[Object change descriptions]
▬▬▬▬▬▬▬▬▬▬
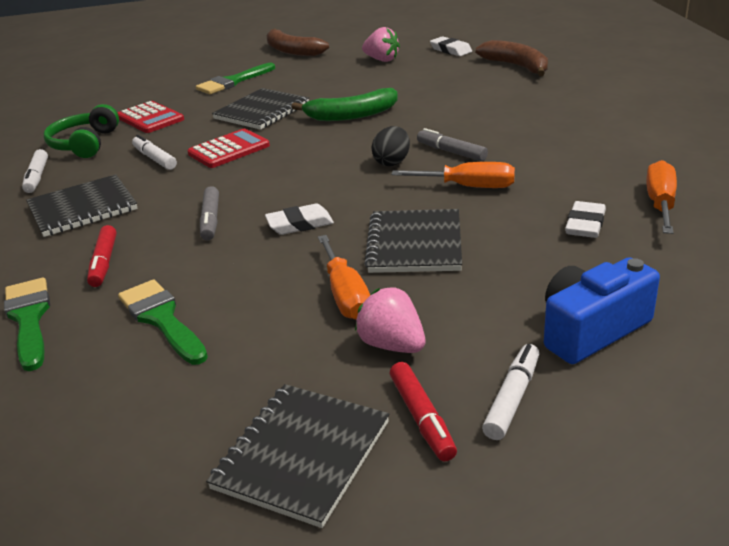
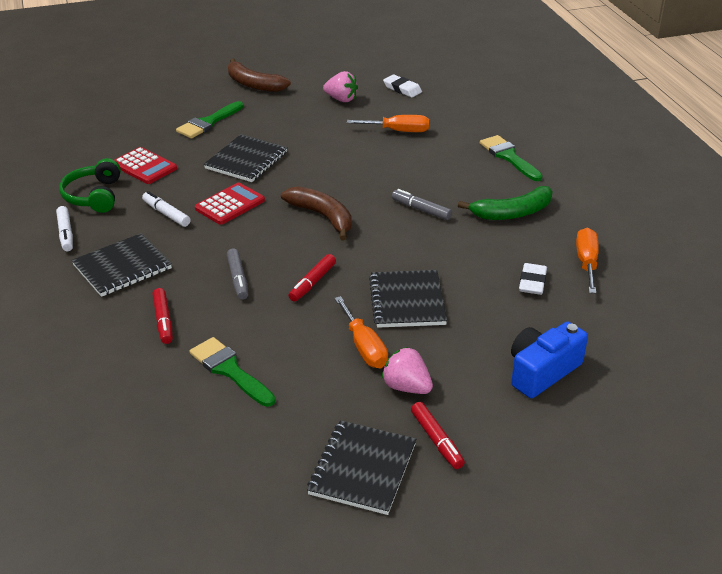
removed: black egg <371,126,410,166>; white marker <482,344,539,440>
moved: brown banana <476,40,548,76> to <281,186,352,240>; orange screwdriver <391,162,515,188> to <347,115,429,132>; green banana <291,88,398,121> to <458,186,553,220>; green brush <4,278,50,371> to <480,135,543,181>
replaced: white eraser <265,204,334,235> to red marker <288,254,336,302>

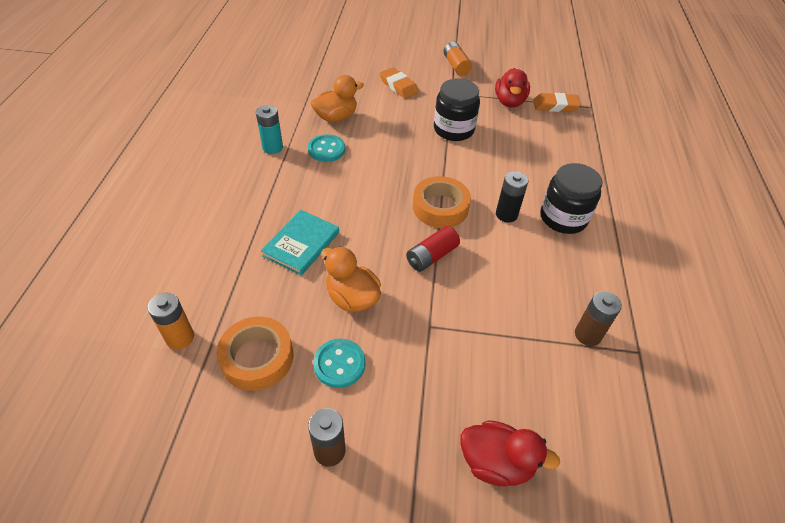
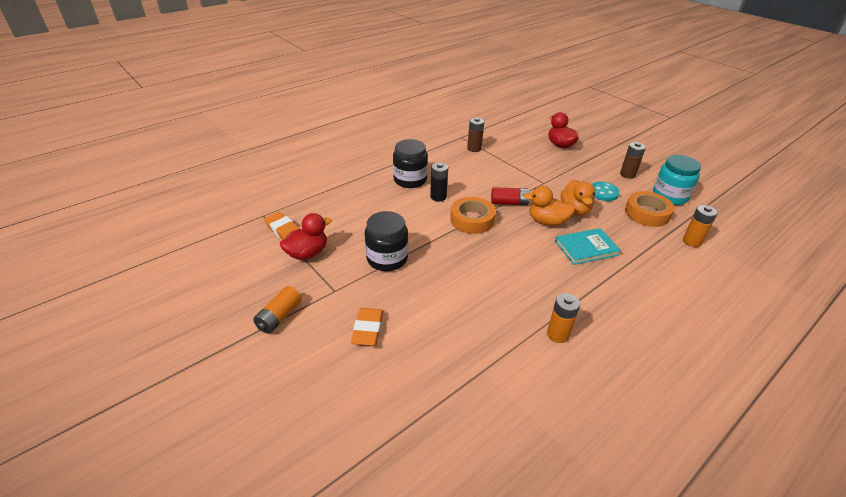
removed: turquoise button <308,134,345,162>
added: turquoise jar <653,155,701,205>
moved: orange duck <310,75,364,122> to <524,186,575,226>
recoloured: turquoise battery <256,105,283,154> to orange battery <547,293,580,343>

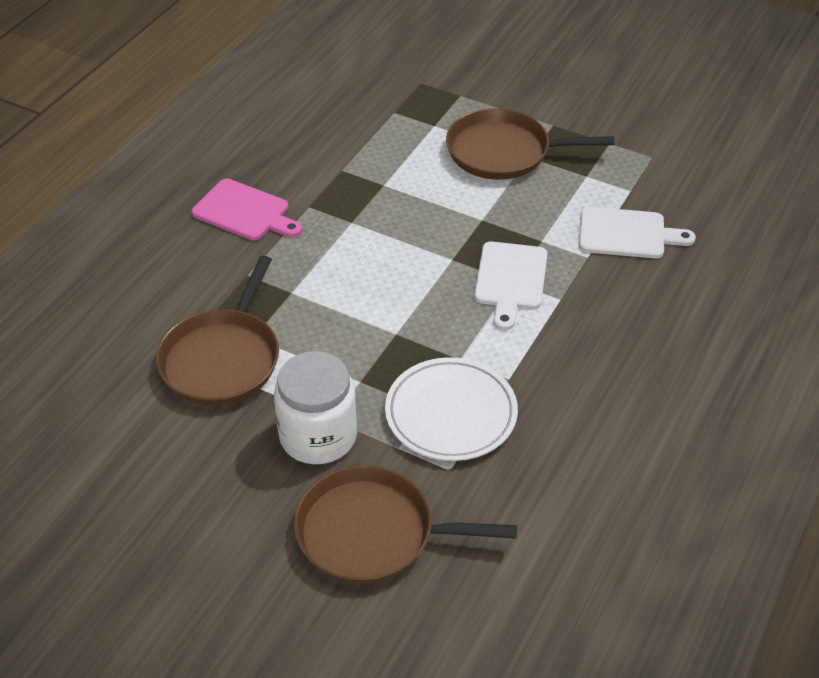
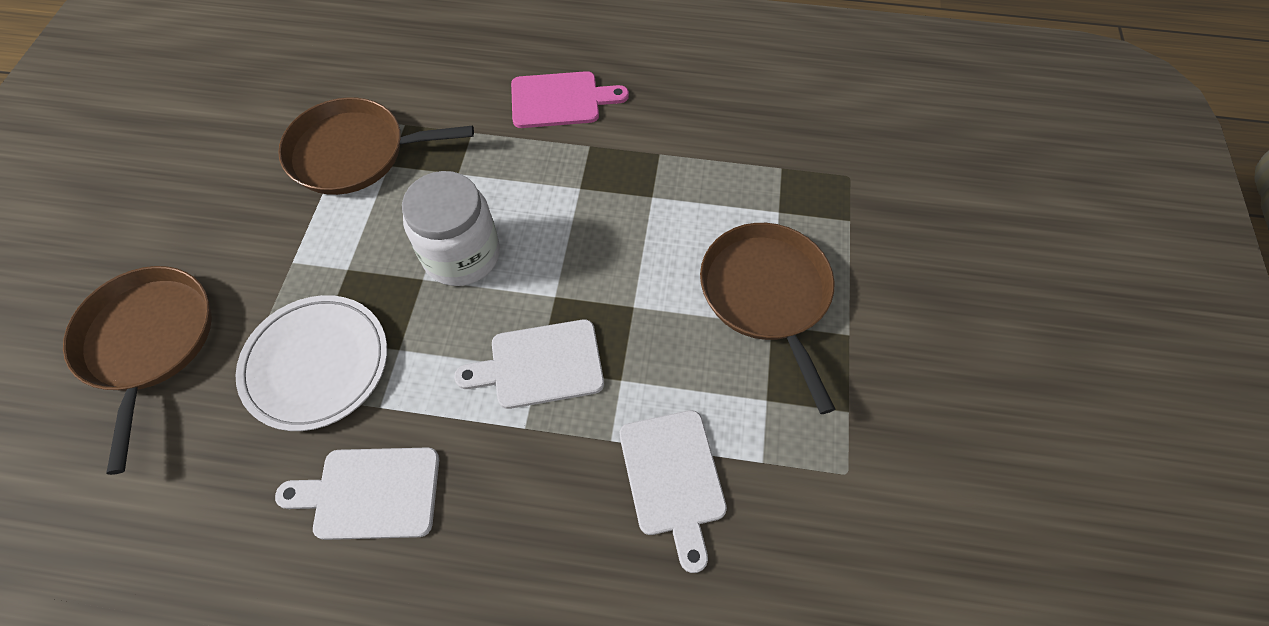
added: white cutting board <275,447,439,540>
moved: white jar <274,351,357,464> to <402,171,500,286>
turned: pink cutting board <192,179,302,240> = <511,71,629,128> 105 degrees counterclockwise

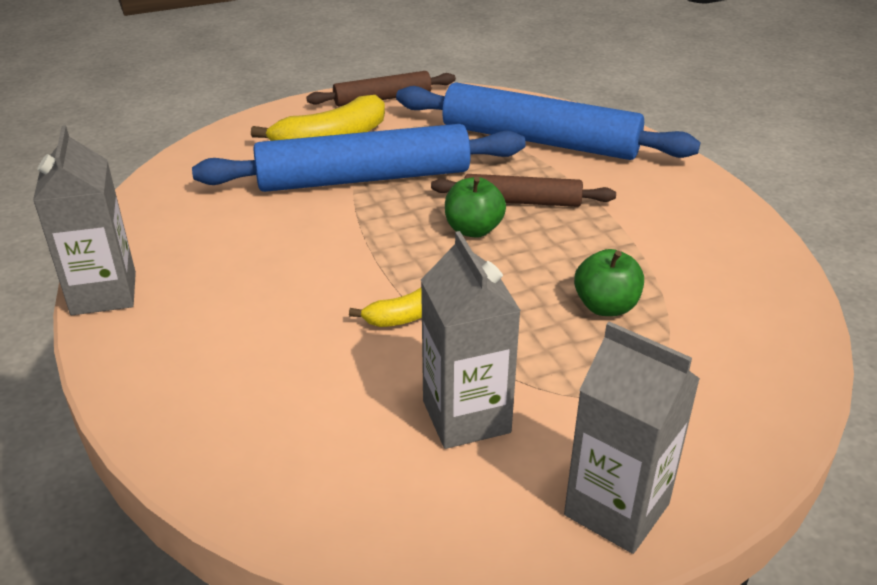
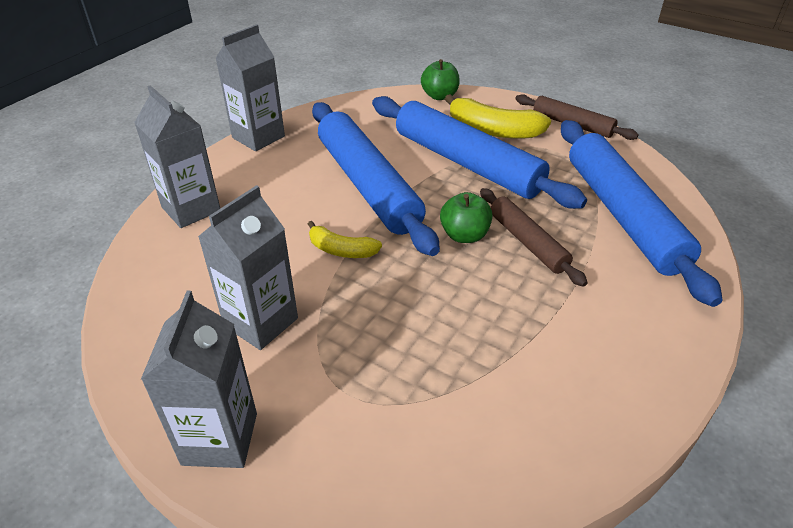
added: grey carton <134,85,220,228>; blue rolling pin <312,102,440,256>
moved: green apple <574,249,644,316> to <421,59,460,100>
▬▬▬▬▬▬▬▬▬▬
Task — Count how many lines of the entries contain the word "cutting"; only the number should appear in the reply.

Result — 2